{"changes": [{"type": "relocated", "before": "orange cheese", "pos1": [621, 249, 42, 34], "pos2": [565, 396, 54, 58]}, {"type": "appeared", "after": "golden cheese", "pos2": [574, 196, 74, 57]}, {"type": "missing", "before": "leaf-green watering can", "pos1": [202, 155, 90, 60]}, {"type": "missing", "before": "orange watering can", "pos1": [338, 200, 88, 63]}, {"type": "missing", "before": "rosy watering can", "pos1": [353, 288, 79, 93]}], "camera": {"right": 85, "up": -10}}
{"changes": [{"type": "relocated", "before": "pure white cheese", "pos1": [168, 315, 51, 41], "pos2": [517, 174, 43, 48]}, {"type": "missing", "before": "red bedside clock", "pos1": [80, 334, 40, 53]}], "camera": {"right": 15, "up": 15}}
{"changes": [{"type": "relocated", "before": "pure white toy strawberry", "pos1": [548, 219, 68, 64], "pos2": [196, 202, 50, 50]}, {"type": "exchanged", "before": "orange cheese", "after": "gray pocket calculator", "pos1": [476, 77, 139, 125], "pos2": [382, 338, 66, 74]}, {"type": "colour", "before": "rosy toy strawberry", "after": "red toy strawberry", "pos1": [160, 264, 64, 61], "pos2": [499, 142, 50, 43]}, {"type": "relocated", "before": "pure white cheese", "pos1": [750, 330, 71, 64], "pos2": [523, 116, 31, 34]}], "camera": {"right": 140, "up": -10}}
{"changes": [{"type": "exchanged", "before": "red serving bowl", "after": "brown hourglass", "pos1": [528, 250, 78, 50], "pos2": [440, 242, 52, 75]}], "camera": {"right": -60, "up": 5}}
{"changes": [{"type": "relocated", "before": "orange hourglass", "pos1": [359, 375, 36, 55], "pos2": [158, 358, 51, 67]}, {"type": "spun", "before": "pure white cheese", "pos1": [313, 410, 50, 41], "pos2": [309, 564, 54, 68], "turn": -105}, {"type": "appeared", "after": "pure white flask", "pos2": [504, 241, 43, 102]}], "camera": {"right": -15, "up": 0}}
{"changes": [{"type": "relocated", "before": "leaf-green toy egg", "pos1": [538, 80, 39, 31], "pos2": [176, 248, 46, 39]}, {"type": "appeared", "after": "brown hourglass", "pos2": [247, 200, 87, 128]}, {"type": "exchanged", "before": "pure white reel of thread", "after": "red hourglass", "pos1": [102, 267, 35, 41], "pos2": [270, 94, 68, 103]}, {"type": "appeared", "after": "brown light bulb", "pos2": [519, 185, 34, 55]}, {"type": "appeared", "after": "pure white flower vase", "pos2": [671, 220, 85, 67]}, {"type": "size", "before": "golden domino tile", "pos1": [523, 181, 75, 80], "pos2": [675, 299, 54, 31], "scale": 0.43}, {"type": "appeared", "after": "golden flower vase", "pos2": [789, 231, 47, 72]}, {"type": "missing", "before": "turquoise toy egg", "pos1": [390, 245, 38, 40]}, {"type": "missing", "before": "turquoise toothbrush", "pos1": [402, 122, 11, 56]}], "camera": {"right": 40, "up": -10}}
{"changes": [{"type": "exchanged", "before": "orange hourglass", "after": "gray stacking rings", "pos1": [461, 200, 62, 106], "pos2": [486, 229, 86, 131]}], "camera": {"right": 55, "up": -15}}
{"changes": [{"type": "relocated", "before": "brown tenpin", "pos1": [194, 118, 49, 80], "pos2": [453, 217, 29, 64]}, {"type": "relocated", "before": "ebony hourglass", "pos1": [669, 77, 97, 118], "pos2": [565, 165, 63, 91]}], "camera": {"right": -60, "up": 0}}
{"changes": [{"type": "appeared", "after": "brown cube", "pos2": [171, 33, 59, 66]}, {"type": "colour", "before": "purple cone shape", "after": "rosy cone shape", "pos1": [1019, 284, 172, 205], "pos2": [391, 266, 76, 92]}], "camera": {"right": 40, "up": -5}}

==========

#### What to produce:
Return all of the entries exactly as written.

#### Solution to this problem:
{"changes": [{"type": "relocated", "before": "orange cheese", "pos1": [621, 249, 42, 34], "pos2": [565, 396, 54, 58]}, {"type": "appeared", "after": "golden cheese", "pos2": [574, 196, 74, 57]}, {"type": "missing", "before": "leaf-green watering can", "pos1": [202, 155, 90, 60]}, {"type": "missing", "before": "orange watering can", "pos1": [338, 200, 88, 63]}, {"type": "missing", "before": "rosy watering can", "pos1": [353, 288, 79, 93]}], "camera": {"right": 85, "up": -10}}
{"changes": [{"type": "relocated", "before": "pure white cheese", "pos1": [168, 315, 51, 41], "pos2": [517, 174, 43, 48]}, {"type": "missing", "before": "red bedside clock", "pos1": [80, 334, 40, 53]}], "camera": {"right": 15, "up": 15}}
{"changes": [{"type": "relocated", "before": "pure white toy strawberry", "pos1": [548, 219, 68, 64], "pos2": [196, 202, 50, 50]}, {"type": "exchanged", "before": "orange cheese", "after": "gray pocket calculator", "pos1": [476, 77, 139, 125], "pos2": [382, 338, 66, 74]}, {"type": "colour", "before": "rosy toy strawberry", "after": "red toy strawberry", "pos1": [160, 264, 64, 61], "pos2": [499, 142, 50, 43]}, {"type": "relocated", "before": "pure white cheese", "pos1": [750, 330, 71, 64], "pos2": [523, 116, 31, 34]}], "camera": {"right": 140, "up": -10}}
{"changes": [{"type": "exchanged", "before": "red serving bowl", "after": "brown hourglass", "pos1": [528, 250, 78, 50], "pos2": [440, 242, 52, 75]}], "camera": {"right": -60, "up": 5}}
{"changes": [{"type": "relocated", "before": "orange hourglass", "pos1": [359, 375, 36, 55], "pos2": [158, 358, 51, 67]}, {"type": "spun", "before": "pure white cheese", "pos1": [313, 410, 50, 41], "pos2": [309, 564, 54, 68], "turn": -105}, {"type": "appeared", "after": "pure white flask", "pos2": [504, 241, 43, 102]}], "camera": {"right": -15, "up": 0}}
{"changes": [{"type": "relocated", "before": "leaf-green toy egg", "pos1": [538, 80, 39, 31], "pos2": [176, 248, 46, 39]}, {"type": "appeared", "after": "brown hourglass", "pos2": [247, 200, 87, 128]}, {"type": "exchanged", "before": "pure white reel of thread", "after": "red hourglass", "pos1": [102, 267, 35, 41], "pos2": [270, 94, 68, 103]}, {"type": "appeared", "after": "brown light bulb", "pos2": [519, 185, 34, 55]}, {"type": "appeared", "after": "pure white flower vase", "pos2": [671, 220, 85, 67]}, {"type": "size", "before": "golden domino tile", "pos1": [523, 181, 75, 80], "pos2": [675, 299, 54, 31], "scale": 0.43}, {"type": "appeared", "after": "golden flower vase", "pos2": [789, 231, 47, 72]}, {"type": "missing", "before": "turquoise toy egg", "pos1": [390, 245, 38, 40]}, {"type": "missing", "before": "turquoise toothbrush", "pos1": [402, 122, 11, 56]}], "camera": {"right": 40, "up": -10}}
{"changes": [{"type": "exchanged", "before": "orange hourglass", "after": "gray stacking rings", "pos1": [461, 200, 62, 106], "pos2": [486, 229, 86, 131]}], "camera": {"right": 55, "up": -15}}
{"changes": [{"type": "relocated", "before": "brown tenpin", "pos1": [194, 118, 49, 80], "pos2": [453, 217, 29, 64]}, {"type": "relocated", "before": "ebony hourglass", "pos1": [669, 77, 97, 118], "pos2": [565, 165, 63, 91]}], "camera": {"right": -60, "up": 0}}
{"changes": [{"type": "appeared", "after": "brown cube", "pos2": [171, 33, 59, 66]}, {"type": "colour", "before": "purple cone shape", "after": "rosy cone shape", "pos1": [1019, 284, 172, 205], "pos2": [391, 266, 76, 92]}], "camera": {"right": 40, "up": -5}}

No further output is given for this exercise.